* [Assigned task]: A verbatim transcript of the lines below, starting at the first and ending with the one that holds "yellow cutting board", is what should be produced.

* [Object transformation records]:
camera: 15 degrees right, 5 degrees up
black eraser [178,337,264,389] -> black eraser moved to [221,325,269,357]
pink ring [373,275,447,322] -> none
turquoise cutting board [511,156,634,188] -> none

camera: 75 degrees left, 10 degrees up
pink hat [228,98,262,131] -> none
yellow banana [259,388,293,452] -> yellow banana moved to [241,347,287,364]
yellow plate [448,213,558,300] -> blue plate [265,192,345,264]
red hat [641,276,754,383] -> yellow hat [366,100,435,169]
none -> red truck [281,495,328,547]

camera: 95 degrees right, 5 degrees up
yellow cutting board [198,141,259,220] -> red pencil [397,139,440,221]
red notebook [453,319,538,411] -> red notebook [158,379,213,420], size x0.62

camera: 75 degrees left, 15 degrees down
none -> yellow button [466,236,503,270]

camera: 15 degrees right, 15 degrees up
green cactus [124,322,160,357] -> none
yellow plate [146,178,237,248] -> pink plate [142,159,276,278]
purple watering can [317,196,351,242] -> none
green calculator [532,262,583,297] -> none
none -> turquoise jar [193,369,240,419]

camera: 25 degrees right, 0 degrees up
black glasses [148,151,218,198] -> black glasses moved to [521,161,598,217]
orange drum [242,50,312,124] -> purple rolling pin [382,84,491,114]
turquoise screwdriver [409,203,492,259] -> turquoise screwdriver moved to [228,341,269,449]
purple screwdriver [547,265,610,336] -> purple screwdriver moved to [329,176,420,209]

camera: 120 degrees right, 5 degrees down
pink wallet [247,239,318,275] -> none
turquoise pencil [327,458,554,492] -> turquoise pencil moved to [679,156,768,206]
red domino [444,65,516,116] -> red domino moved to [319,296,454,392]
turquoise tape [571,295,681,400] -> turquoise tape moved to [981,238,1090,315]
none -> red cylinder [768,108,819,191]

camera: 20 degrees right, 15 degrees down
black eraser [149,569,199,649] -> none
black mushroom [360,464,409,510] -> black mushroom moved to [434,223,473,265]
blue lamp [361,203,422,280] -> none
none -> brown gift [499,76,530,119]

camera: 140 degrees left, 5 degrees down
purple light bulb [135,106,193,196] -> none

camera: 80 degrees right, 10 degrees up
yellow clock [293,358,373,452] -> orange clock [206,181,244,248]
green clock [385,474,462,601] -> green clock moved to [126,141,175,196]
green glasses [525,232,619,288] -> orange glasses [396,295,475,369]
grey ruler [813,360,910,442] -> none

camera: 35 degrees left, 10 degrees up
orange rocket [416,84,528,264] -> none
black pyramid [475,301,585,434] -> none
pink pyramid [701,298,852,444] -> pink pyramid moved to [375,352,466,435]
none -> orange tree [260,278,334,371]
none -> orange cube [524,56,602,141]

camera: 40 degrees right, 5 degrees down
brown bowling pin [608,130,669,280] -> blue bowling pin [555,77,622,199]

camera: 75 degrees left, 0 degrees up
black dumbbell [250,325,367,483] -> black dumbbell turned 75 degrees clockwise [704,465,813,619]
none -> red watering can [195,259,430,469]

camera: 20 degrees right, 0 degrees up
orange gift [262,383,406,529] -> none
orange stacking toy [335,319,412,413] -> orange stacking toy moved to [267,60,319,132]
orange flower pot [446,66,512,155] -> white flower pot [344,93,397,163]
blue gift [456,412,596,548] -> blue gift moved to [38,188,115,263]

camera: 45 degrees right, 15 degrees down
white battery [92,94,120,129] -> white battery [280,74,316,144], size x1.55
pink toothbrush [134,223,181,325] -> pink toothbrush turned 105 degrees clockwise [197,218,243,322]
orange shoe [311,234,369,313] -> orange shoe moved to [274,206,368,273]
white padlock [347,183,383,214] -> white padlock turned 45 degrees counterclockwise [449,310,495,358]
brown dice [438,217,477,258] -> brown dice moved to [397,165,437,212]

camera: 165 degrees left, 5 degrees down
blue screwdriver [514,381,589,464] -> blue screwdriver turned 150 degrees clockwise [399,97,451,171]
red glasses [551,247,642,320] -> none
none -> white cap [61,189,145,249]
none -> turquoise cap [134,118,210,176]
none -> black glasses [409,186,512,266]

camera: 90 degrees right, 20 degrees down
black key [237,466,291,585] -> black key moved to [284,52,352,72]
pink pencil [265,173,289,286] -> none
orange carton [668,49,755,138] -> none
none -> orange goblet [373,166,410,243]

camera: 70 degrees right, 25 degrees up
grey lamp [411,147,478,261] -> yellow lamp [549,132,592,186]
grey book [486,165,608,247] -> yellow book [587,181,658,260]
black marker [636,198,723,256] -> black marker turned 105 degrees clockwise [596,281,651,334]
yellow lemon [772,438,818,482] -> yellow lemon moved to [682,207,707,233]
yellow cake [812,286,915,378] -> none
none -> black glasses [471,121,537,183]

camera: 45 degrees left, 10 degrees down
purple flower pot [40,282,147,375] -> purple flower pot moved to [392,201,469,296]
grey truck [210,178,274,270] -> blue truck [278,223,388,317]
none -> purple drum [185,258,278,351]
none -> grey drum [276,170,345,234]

* [Finished exercise]:
camera: 15 degrees right, 5 degrees up
black eraser [178,337,264,389] -> black eraser moved to [221,325,269,357]
pink ring [373,275,447,322] -> none
turquoise cutting board [511,156,634,188] -> none

camera: 75 degrees left, 10 degrees up
pink hat [228,98,262,131] -> none
yellow banana [259,388,293,452] -> yellow banana moved to [241,347,287,364]
yellow plate [448,213,558,300] -> blue plate [265,192,345,264]
red hat [641,276,754,383] -> yellow hat [366,100,435,169]
none -> red truck [281,495,328,547]

camera: 95 degrees right, 5 degrees up
yellow cutting board [198,141,259,220] -> red pencil [397,139,440,221]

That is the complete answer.